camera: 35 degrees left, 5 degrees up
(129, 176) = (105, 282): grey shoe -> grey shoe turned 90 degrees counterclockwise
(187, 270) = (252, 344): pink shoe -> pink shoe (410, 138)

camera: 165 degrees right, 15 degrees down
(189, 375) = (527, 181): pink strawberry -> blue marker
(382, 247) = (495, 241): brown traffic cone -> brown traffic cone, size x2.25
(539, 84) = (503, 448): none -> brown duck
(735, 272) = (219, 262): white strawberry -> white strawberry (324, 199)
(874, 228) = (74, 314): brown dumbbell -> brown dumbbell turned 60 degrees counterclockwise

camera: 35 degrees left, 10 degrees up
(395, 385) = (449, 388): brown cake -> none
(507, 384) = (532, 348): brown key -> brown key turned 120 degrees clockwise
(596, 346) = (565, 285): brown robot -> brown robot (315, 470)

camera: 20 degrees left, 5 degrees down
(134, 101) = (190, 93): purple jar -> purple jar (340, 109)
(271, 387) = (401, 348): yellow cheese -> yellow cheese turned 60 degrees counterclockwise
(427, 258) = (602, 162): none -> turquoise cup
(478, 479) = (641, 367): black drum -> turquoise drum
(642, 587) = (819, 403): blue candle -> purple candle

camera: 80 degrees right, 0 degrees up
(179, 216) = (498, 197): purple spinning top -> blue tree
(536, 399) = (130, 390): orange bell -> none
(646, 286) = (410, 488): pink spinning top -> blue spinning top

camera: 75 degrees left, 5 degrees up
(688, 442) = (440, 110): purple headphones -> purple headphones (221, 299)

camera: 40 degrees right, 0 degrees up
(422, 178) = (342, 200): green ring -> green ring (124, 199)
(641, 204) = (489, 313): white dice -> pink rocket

• **Exercise**
Show all of the lines above in which "degrees" is present.

• **Written answer**
camera: 35 degrees left, 5 degrees up
(129, 176) = (105, 282): grey shoe -> grey shoe turned 90 degrees counterclockwise
camera: 165 degrees right, 15 degrees down
(874, 228) = (74, 314): brown dumbbell -> brown dumbbell turned 60 degrees counterclockwise
camera: 35 degrees left, 10 degrees up
(507, 384) = (532, 348): brown key -> brown key turned 120 degrees clockwise
camera: 20 degrees left, 5 degrees down
(271, 387) = (401, 348): yellow cheese -> yellow cheese turned 60 degrees counterclockwise
camera: 80 degrees right, 0 degrees up
camera: 75 degrees left, 5 degrees up
camera: 40 degrees right, 0 degrees up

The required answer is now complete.